What to do: Copy every line of the material below word for word, leaving out the pictures.

========================================================================

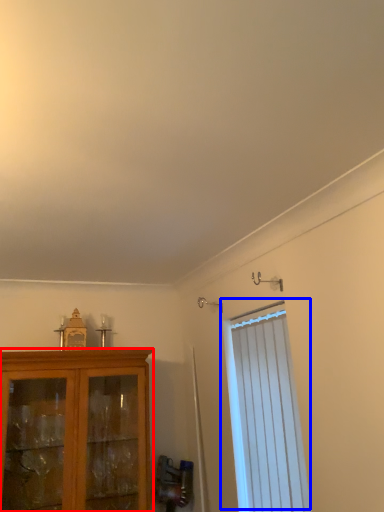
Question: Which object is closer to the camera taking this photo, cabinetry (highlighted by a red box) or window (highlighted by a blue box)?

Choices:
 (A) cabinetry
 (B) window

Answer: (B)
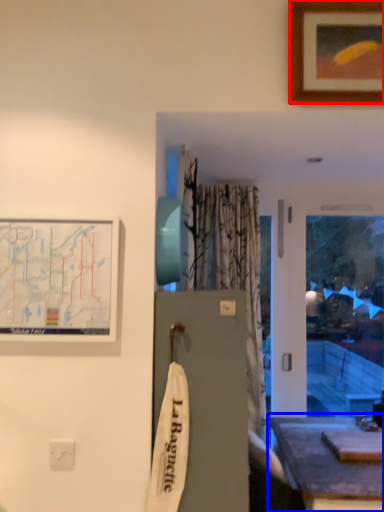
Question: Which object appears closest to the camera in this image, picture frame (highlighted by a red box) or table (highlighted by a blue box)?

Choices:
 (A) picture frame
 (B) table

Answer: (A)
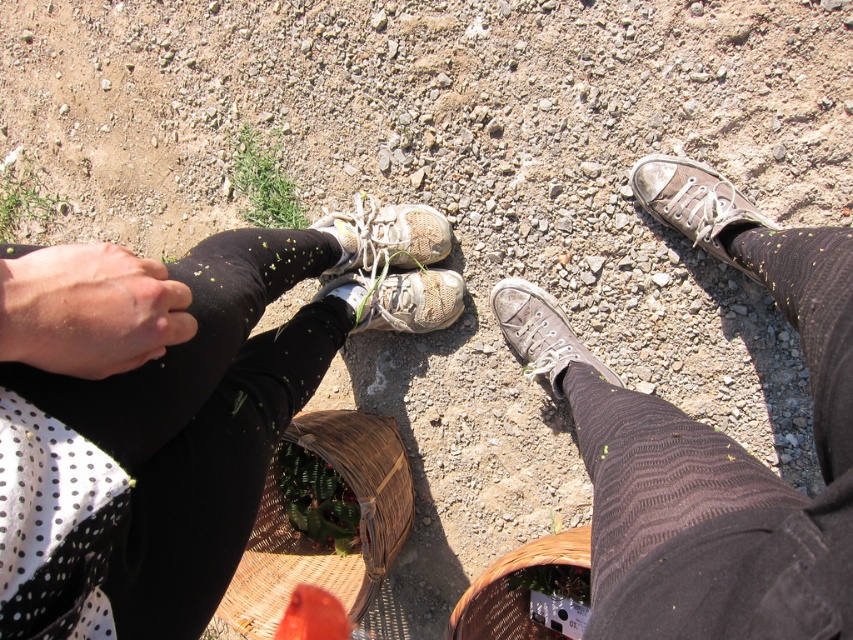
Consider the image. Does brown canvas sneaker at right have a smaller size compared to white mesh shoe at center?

========================================================================

Finished exercise:
Question: Which object is closer to the camera taking this photo, cabinetry (highlighted by a red box) or window (highlighted by a blue box)?

Choices:
 (A) cabinetry
 (B) window

Answer: (B)
Question: Which object appears closest to the camera in this image, picture frame (highlighted by a red box) or table (highlighted by a blue box)?

Choices:
 (A) picture frame
 (B) table

Answer: (A)
Consider the image. Does brown canvas sneaker at right have a smaller size compared to white mesh shoe at center?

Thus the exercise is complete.